→ **Assignment**:
When you reach the line in the data below that contains "HALL: A3144 -> KY-003", please start repeating lines exactly, and stop after the line that contains "SOIL pin AO: D34 -> none", repeating nothing else.

→ **Materials provided**:
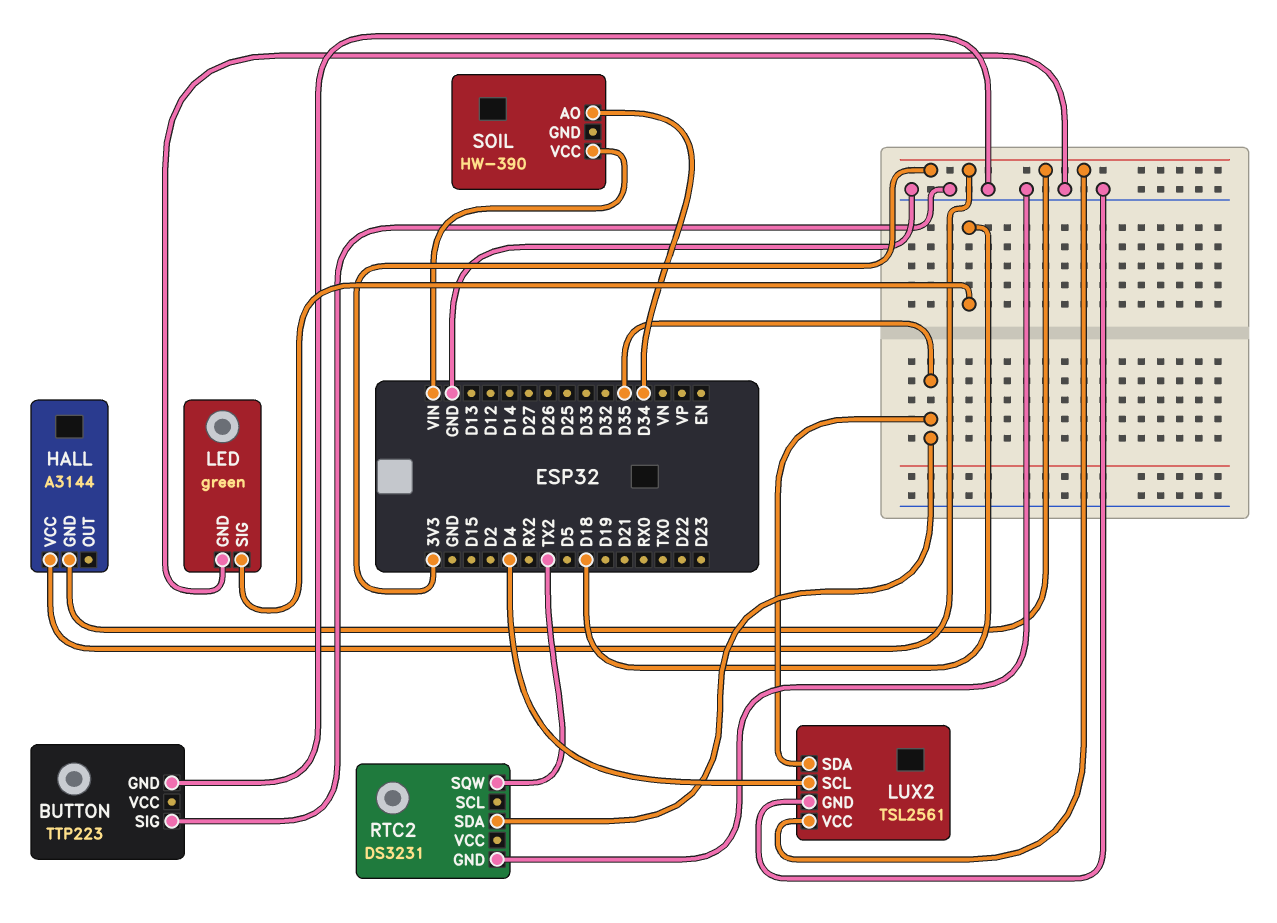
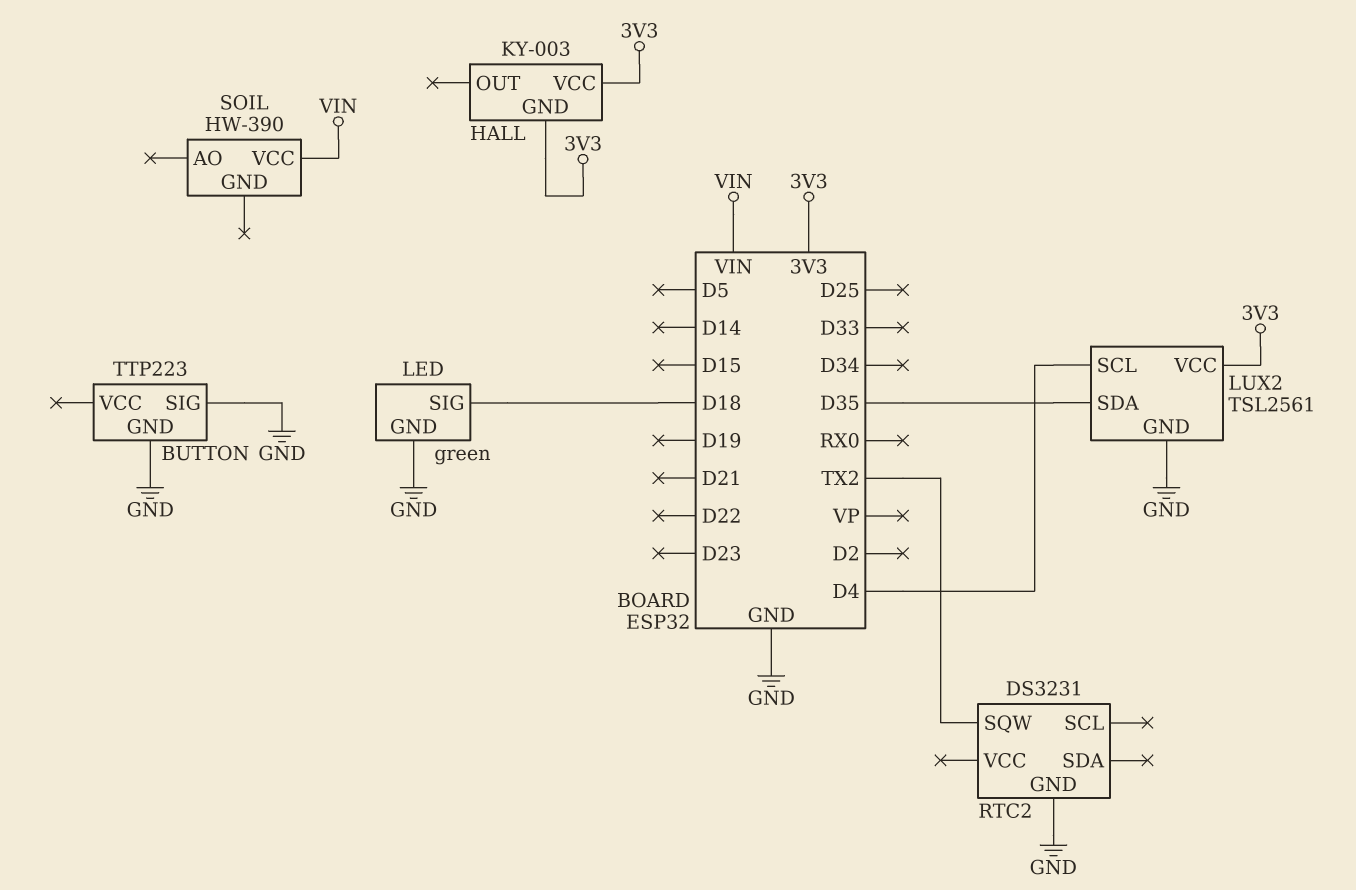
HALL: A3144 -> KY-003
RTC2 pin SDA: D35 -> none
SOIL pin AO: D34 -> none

* * *

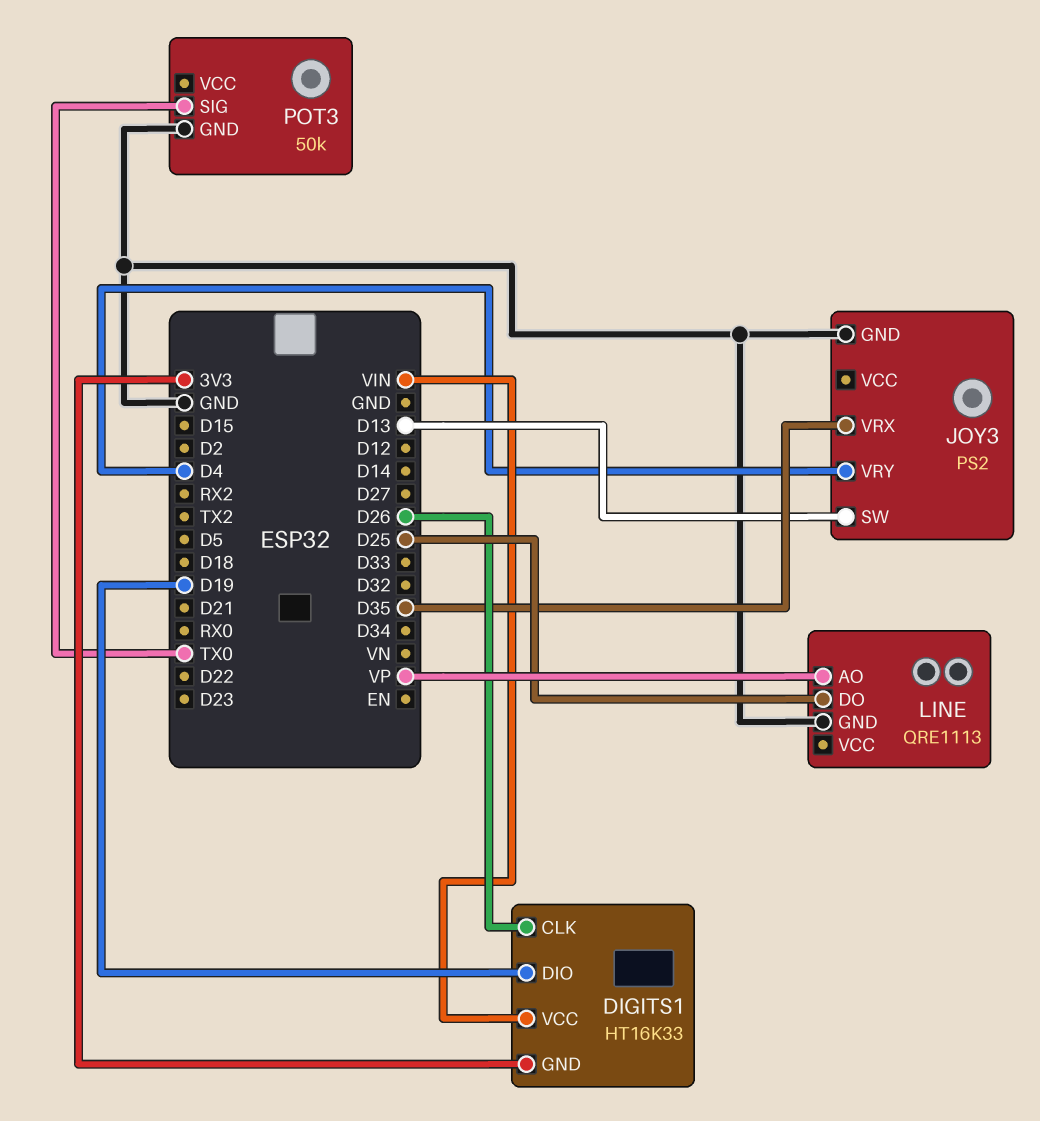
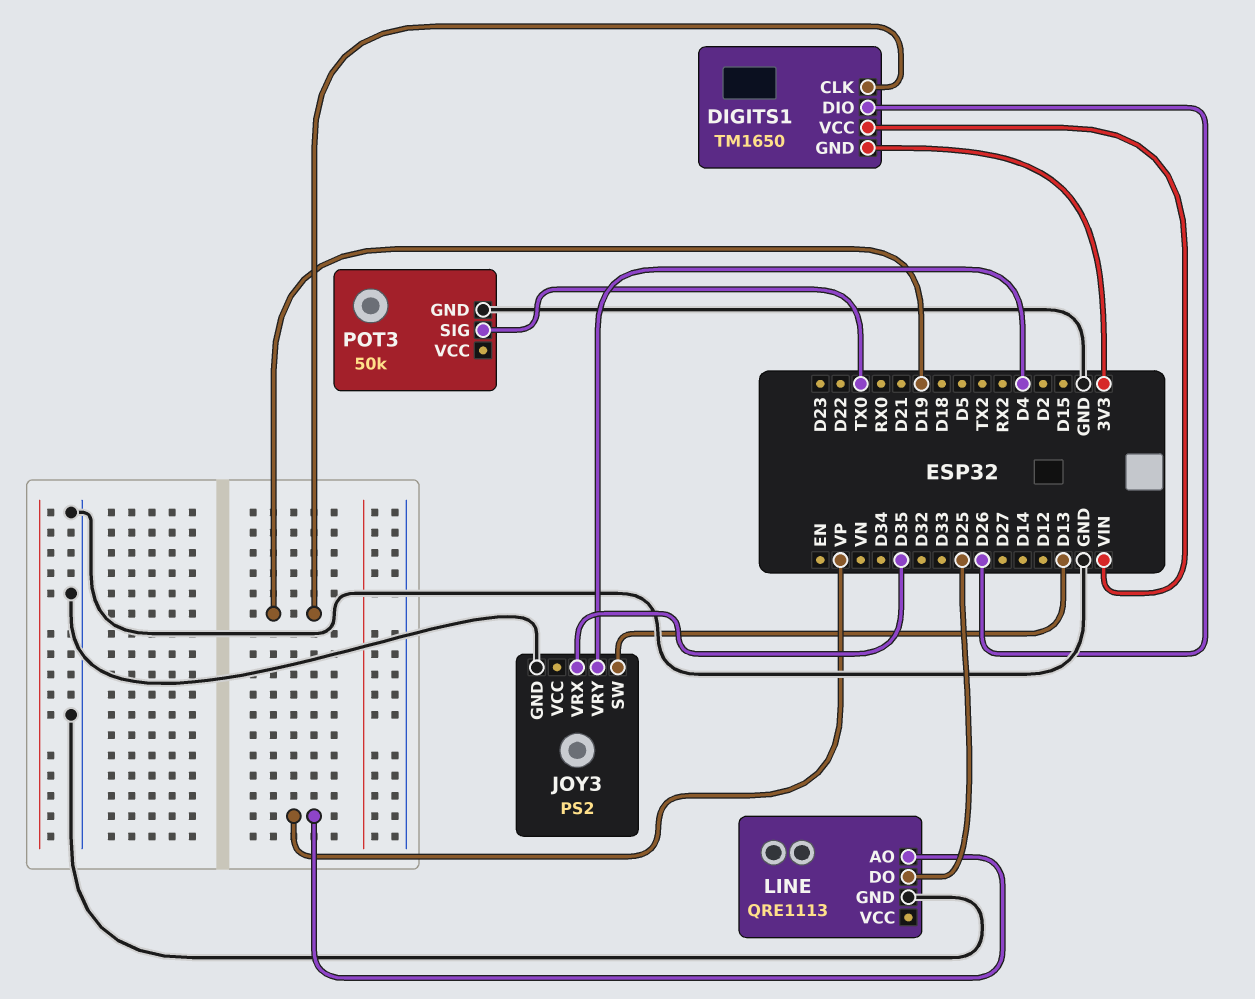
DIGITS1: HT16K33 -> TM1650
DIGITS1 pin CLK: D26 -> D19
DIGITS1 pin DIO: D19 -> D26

---

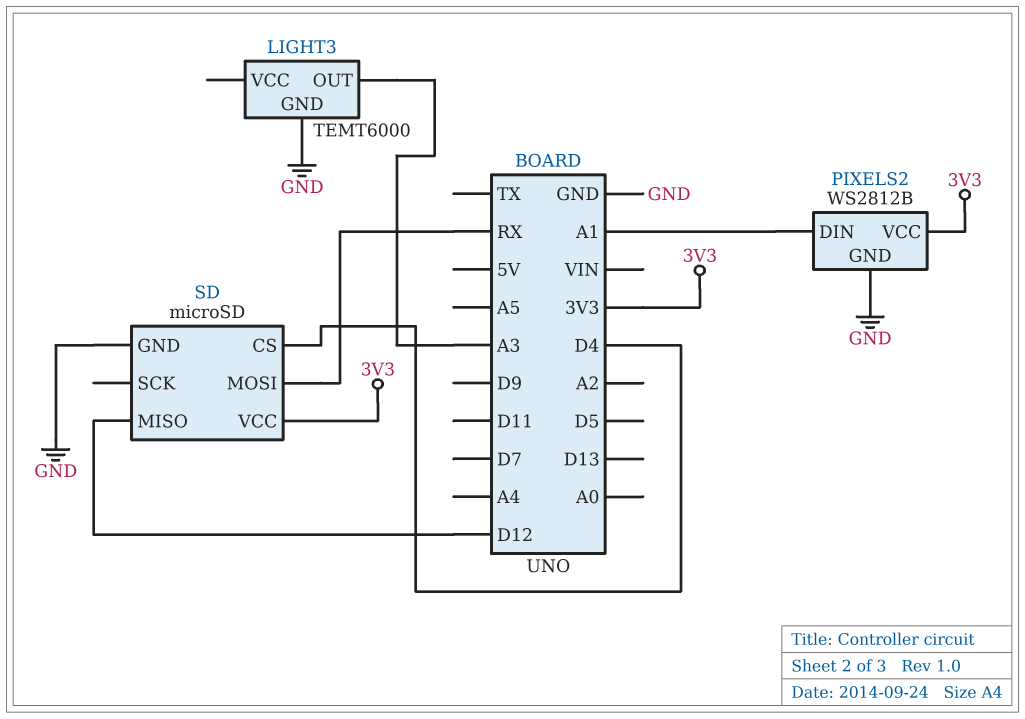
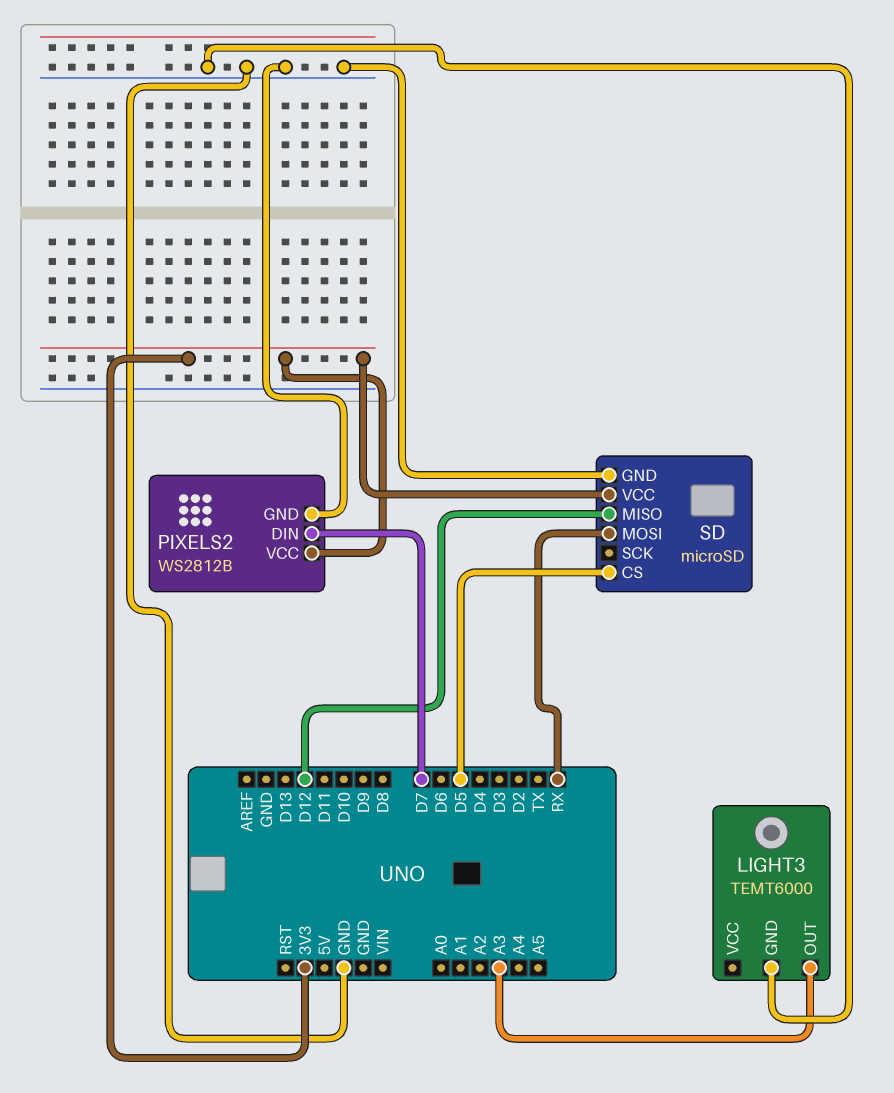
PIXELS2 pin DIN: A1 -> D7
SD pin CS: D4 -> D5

→ **Written solution**:
HALL: A3144 -> KY-003
RTC2 pin SDA: D35 -> none
SOIL pin AO: D34 -> none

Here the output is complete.